**Your assignment**
Taking the lines below one at a time, count those with the string "blue" and give the result alone.

**Supplied material**
- - - - -

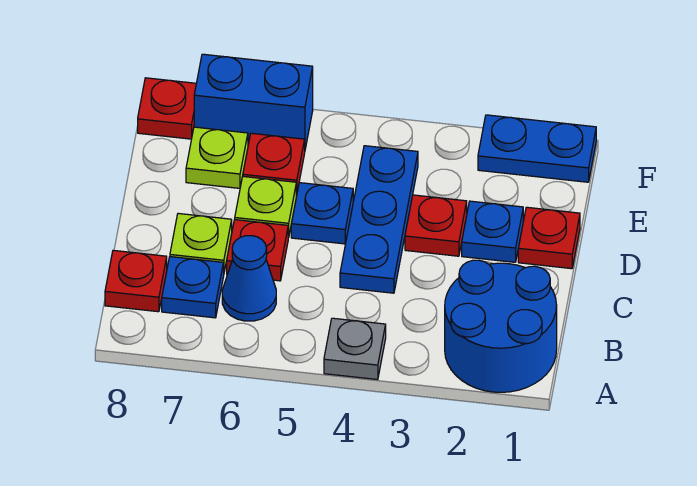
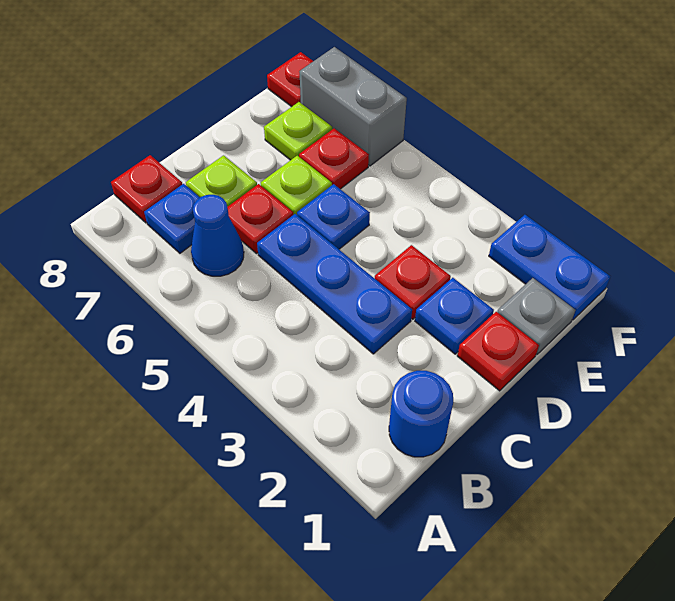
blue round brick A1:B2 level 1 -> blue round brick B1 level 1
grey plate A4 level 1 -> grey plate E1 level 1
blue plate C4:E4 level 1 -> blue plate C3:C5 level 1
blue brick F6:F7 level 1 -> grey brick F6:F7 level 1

- - - - -

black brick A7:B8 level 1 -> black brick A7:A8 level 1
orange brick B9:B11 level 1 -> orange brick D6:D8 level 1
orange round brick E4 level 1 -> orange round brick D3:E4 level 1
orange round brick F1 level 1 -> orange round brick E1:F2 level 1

- - - - -

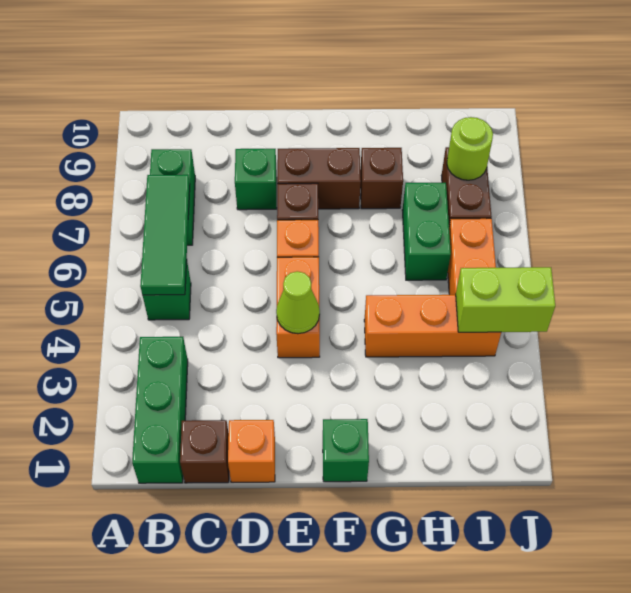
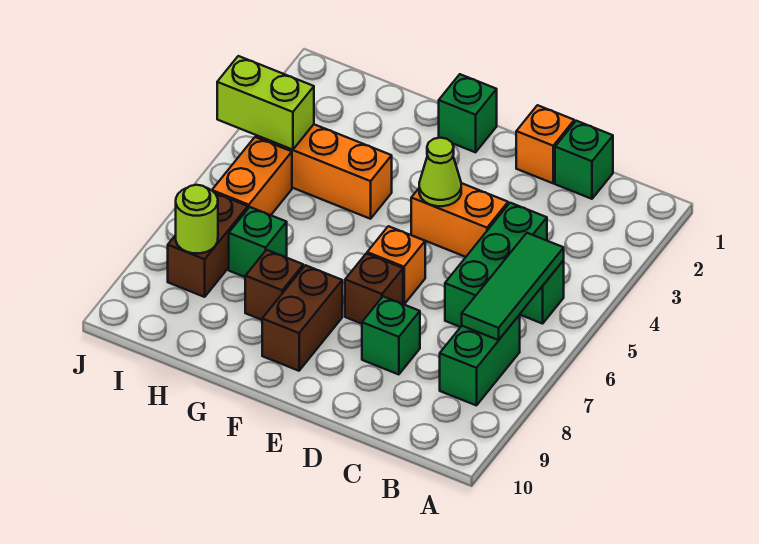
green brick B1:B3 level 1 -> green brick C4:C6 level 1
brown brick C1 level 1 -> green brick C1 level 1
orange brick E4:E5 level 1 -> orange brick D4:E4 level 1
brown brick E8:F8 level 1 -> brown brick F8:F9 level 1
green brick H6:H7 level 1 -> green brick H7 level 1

- - - - -

**Solution to this exercise**
3